Directions for this task: Print, in exact form, the lines below from the one containing "brown plate B5:C8" through the one containing "brown cone F3", and omit all others.

Exercise input:
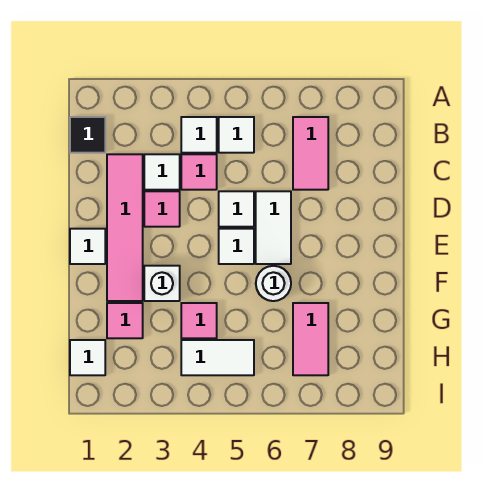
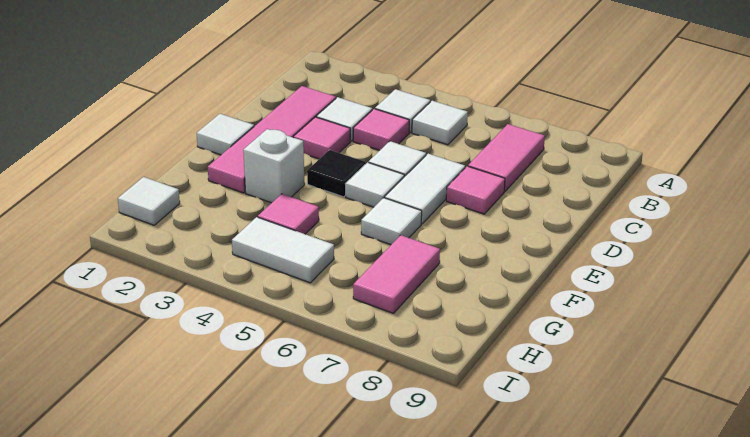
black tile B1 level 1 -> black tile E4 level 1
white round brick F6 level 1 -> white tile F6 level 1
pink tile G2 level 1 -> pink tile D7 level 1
==
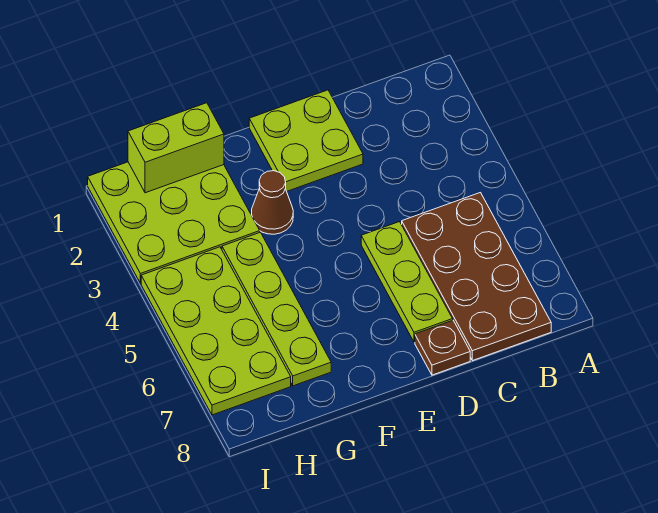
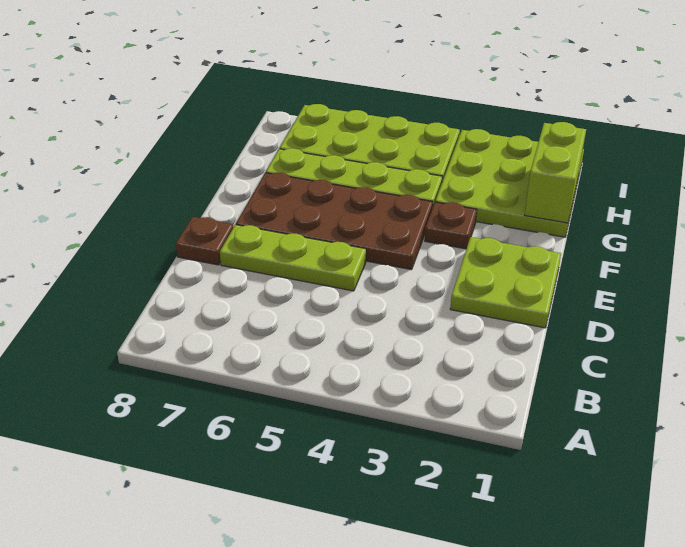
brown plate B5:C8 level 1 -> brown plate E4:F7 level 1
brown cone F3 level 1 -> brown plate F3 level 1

Finished exercise:
brown plate B5:C8 level 1 -> brown plate E4:F7 level 1
brown cone F3 level 1 -> brown plate F3 level 1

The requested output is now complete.